:: PROBLEM TO SOLVE ::
Entries follow. Give back exactly the lines starting at the one containing "green watering can: 6 -> 4" and ending at the one containing "turquoise wallet: 1 -> 0", and no other lines.

:: SUPPLIED DATA ::
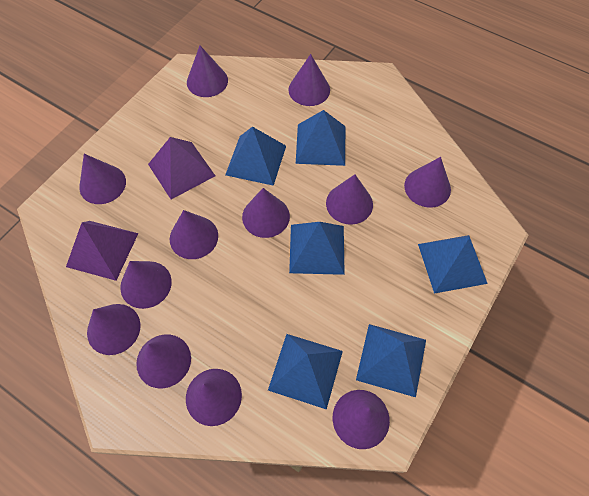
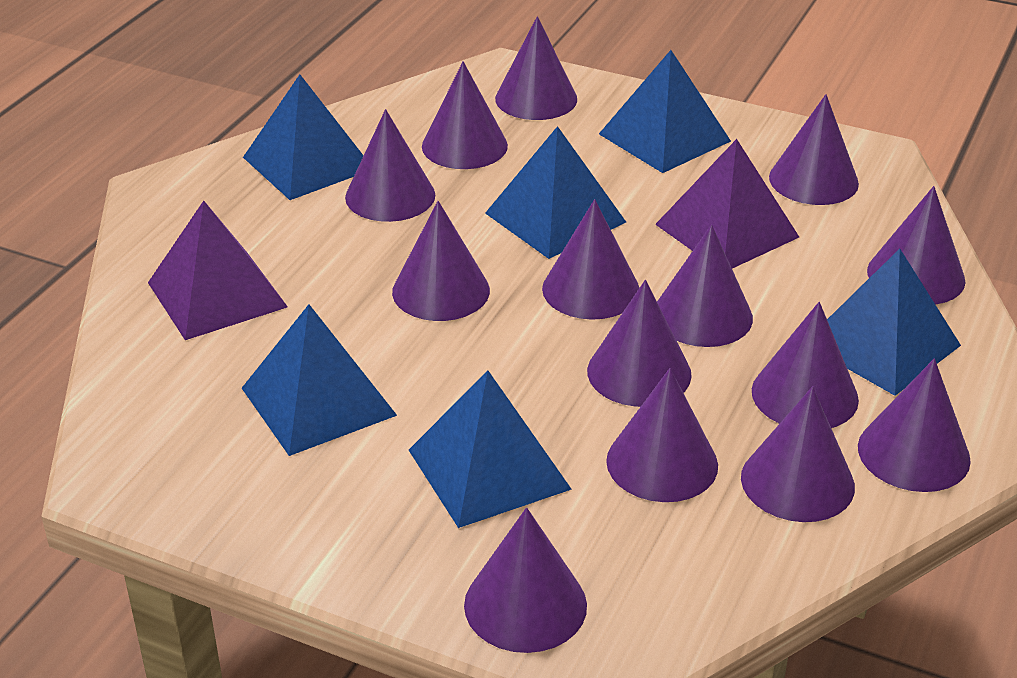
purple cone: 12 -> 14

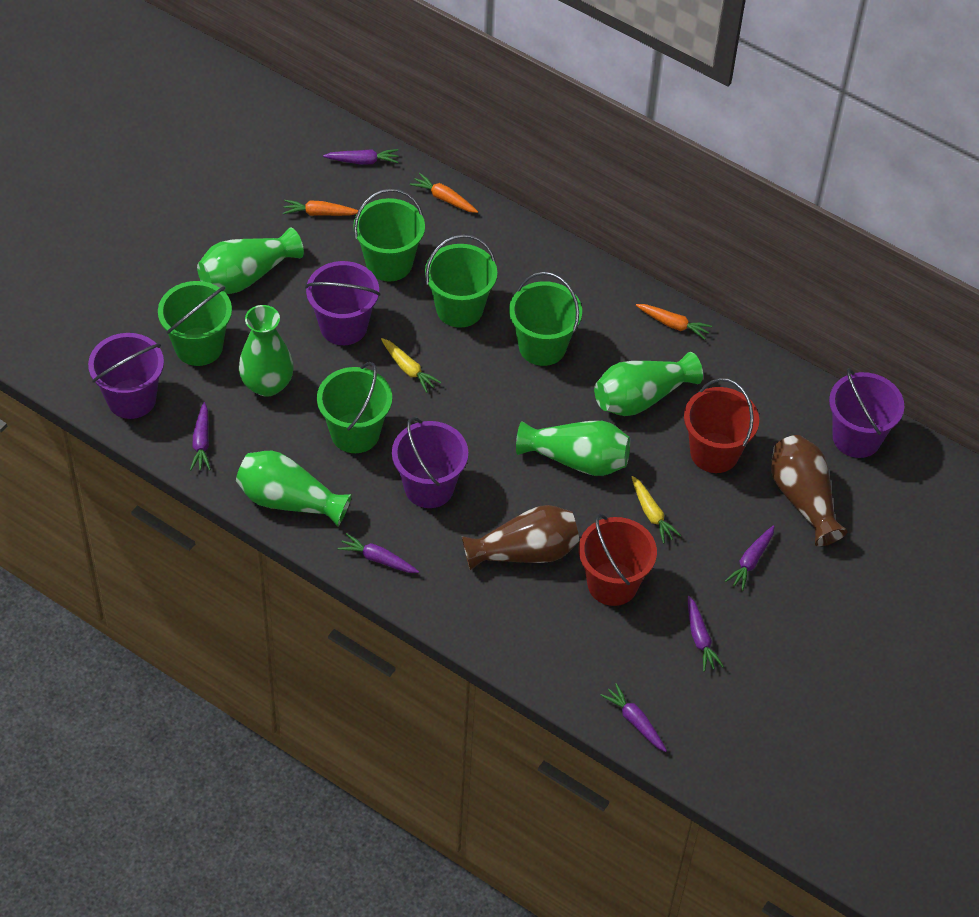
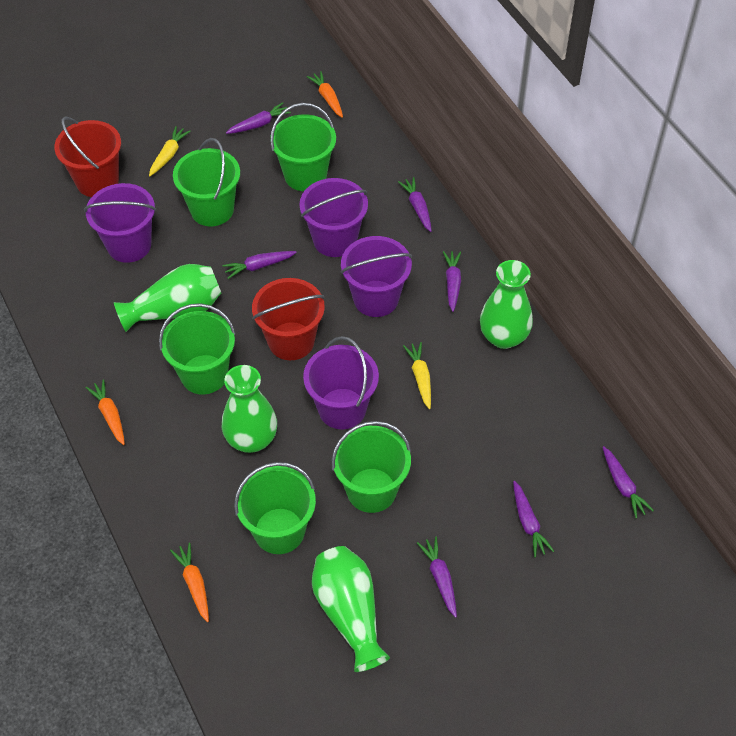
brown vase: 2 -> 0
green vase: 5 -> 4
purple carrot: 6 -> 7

==

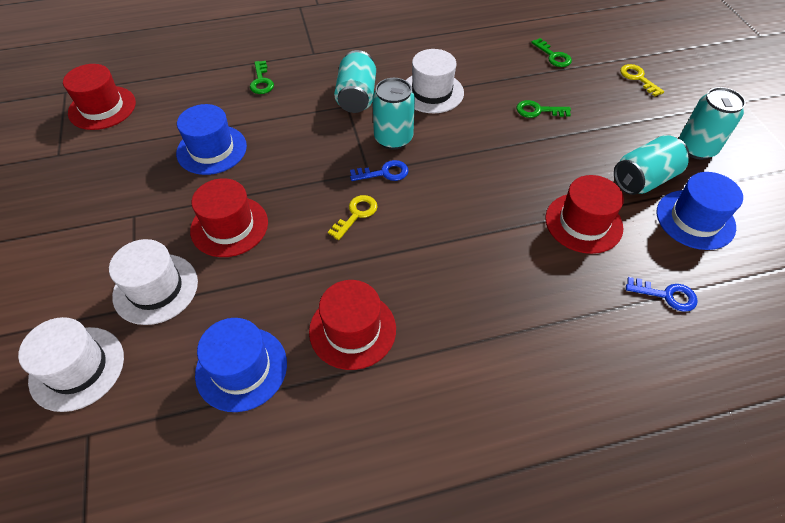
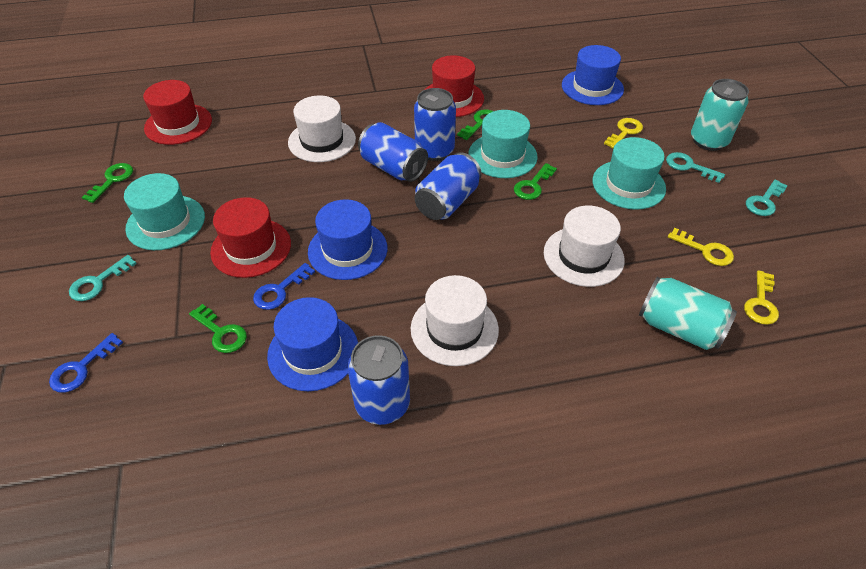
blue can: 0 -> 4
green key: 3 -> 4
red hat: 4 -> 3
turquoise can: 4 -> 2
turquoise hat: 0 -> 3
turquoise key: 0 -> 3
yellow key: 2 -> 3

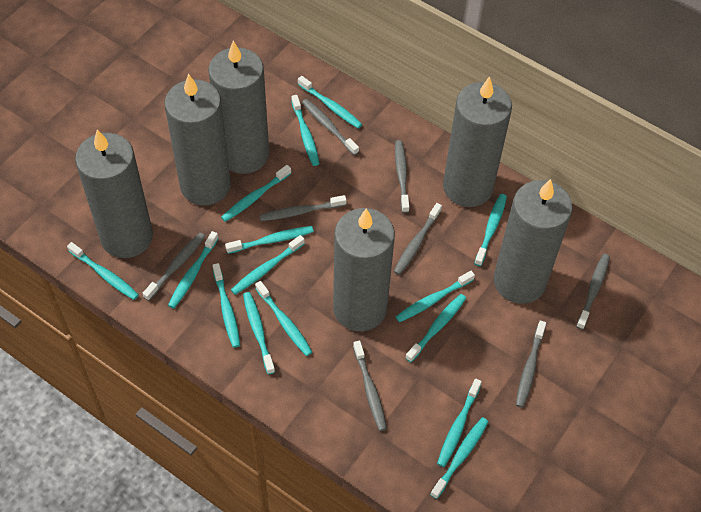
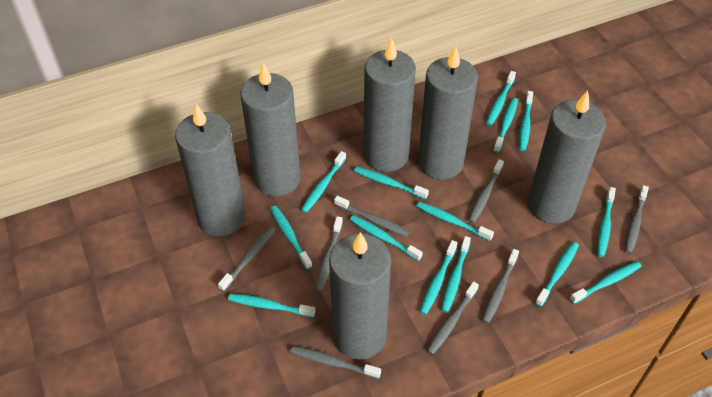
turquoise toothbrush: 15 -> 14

...

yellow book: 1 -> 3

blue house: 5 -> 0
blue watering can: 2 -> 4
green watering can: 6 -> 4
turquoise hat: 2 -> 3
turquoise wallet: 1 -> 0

:: TASK SOLUTION ::
green watering can: 6 -> 4
turquoise hat: 2 -> 3
turquoise wallet: 1 -> 0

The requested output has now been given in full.